## ACTION ITEM:
Output all the entries word for word. Omit the pictures.
————————
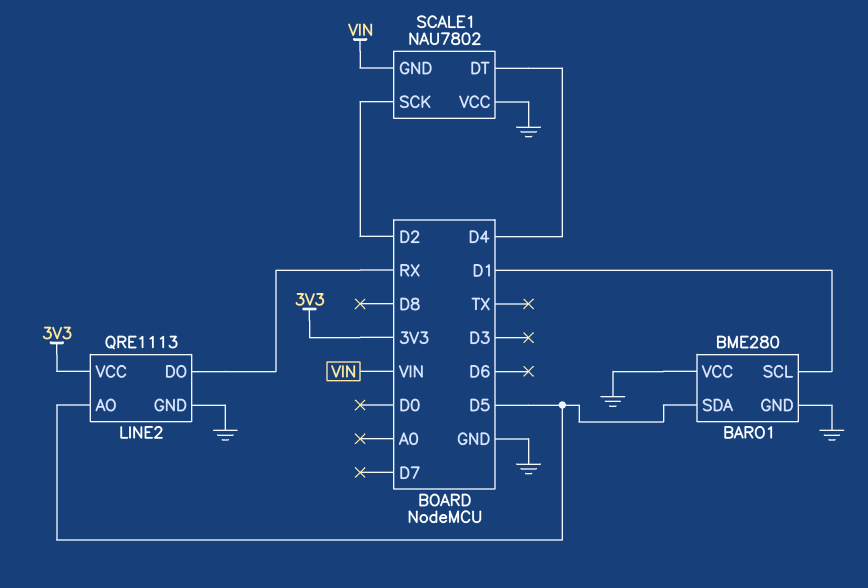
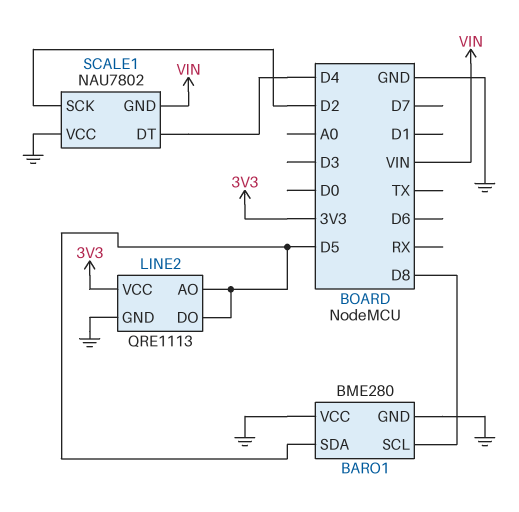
BARO1 pin SCL: D1 -> D8
LINE2 pin DO: RX -> D5

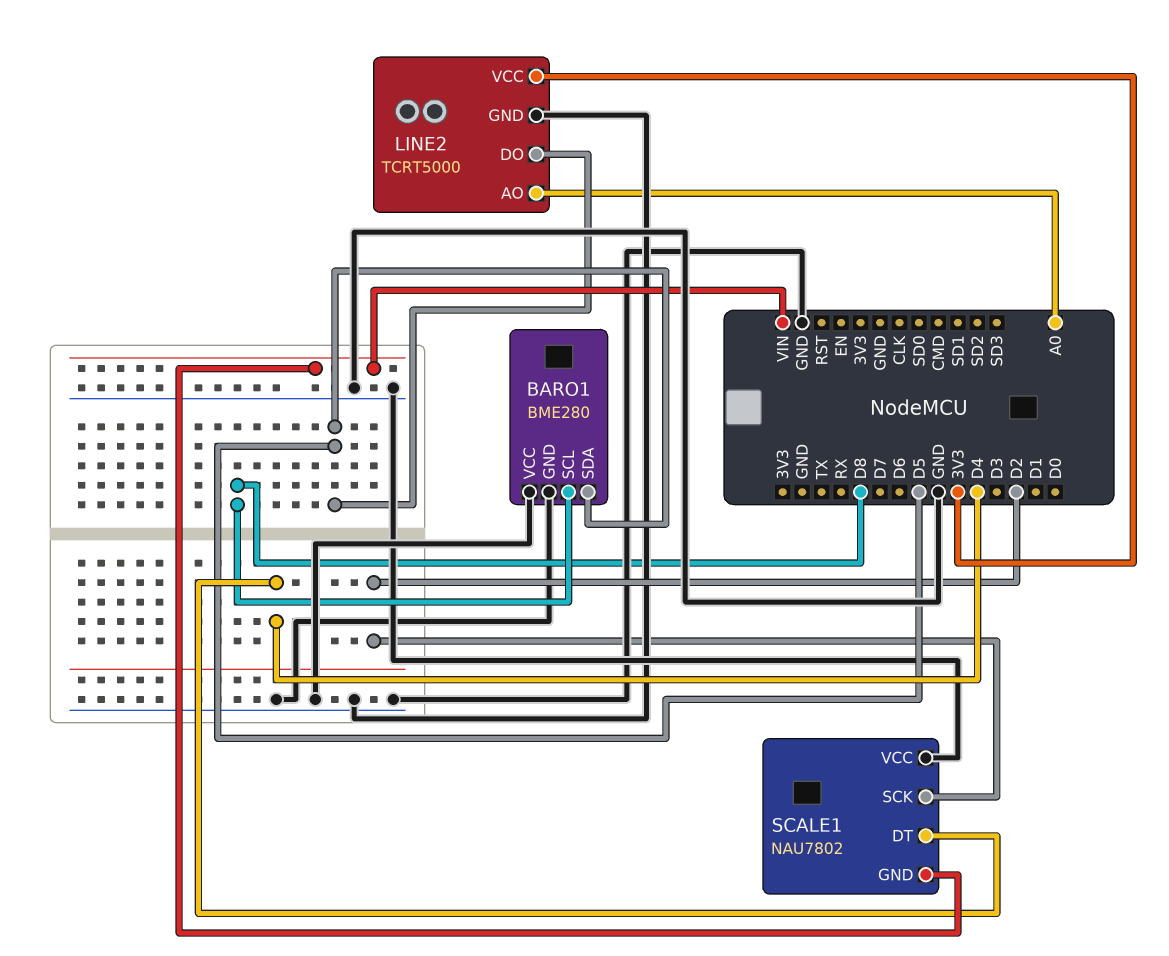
LINE2: QRE1113 -> TCRT5000
LINE2 pin AO: D5 -> A0

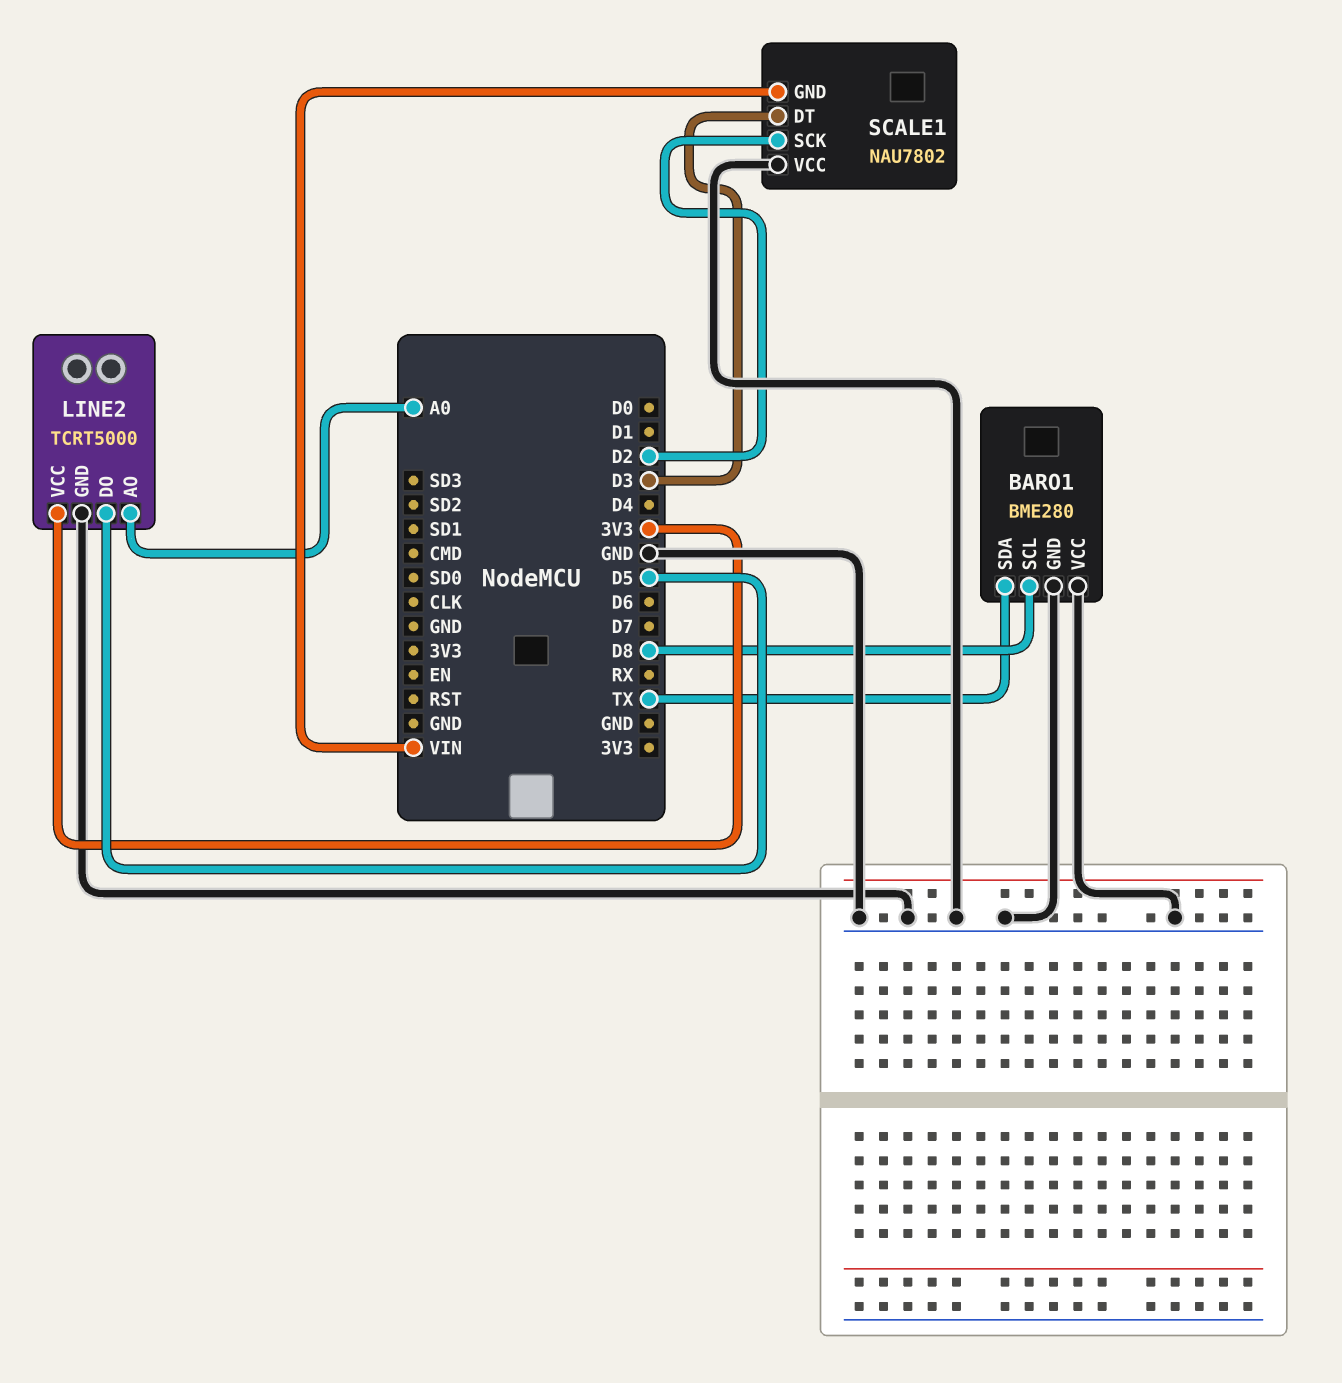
BARO1 pin SDA: D5 -> TX
SCALE1 pin DT: D4 -> D3

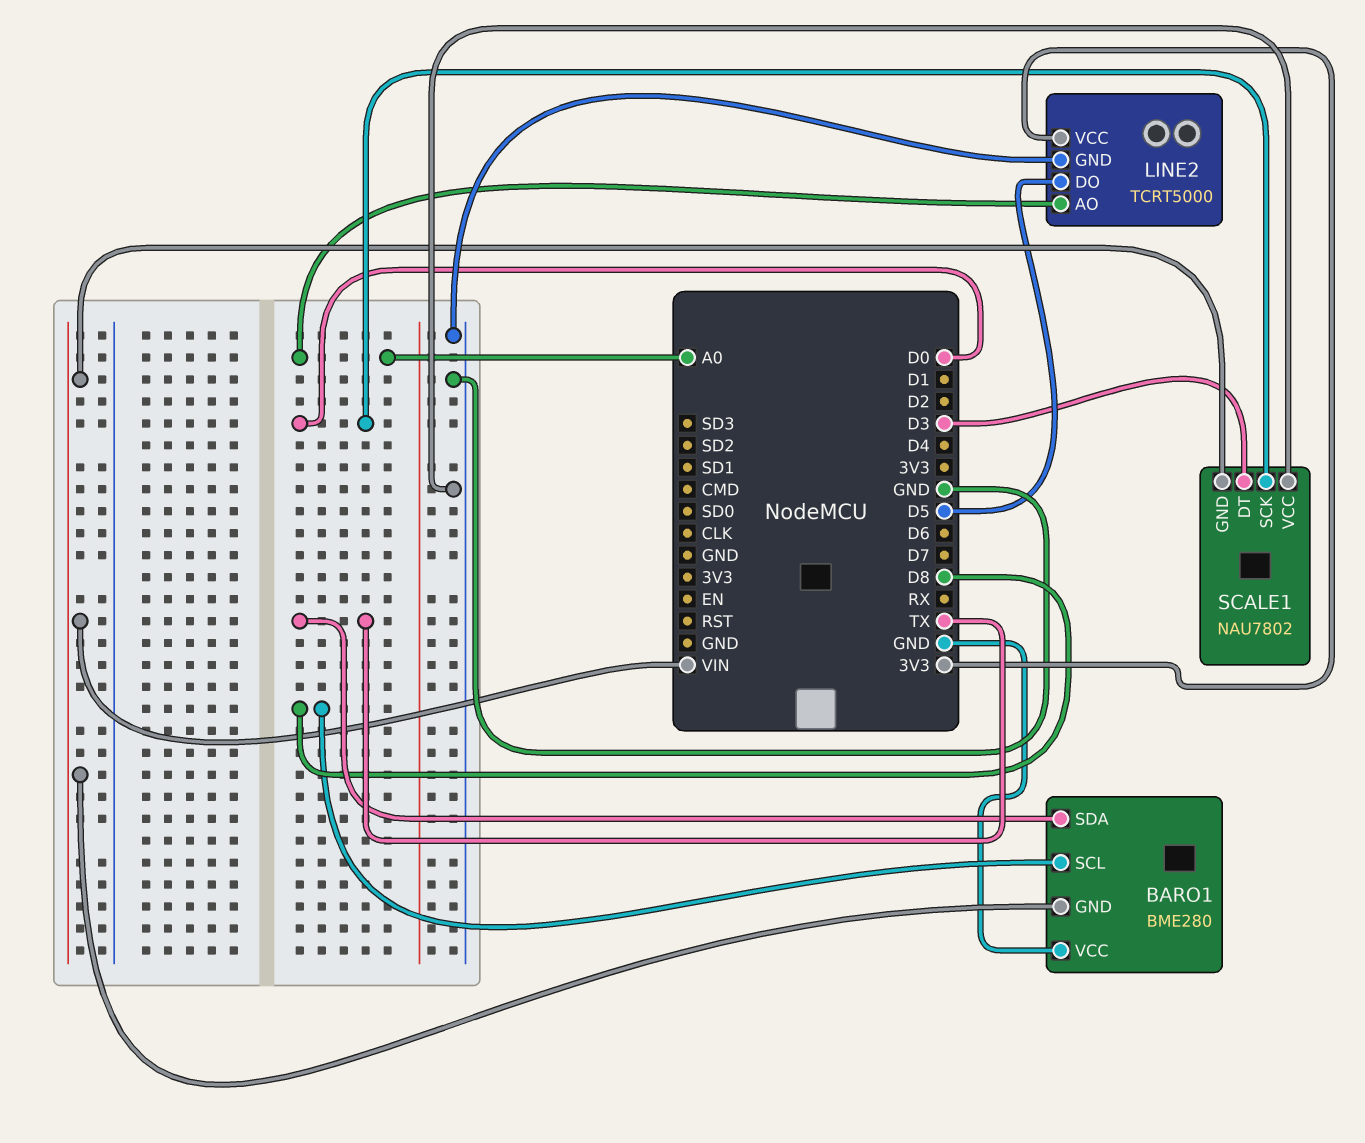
BARO1 pin GND: GND -> VIN
SCALE1 pin SCK: D2 -> D0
————————
## EXERCISE ANSWER:
BARO1 pin SCL: D1 -> D8
LINE2 pin DO: RX -> D5

LINE2: QRE1113 -> TCRT5000
LINE2 pin AO: D5 -> A0

BARO1 pin SDA: D5 -> TX
SCALE1 pin DT: D4 -> D3

BARO1 pin GND: GND -> VIN
SCALE1 pin SCK: D2 -> D0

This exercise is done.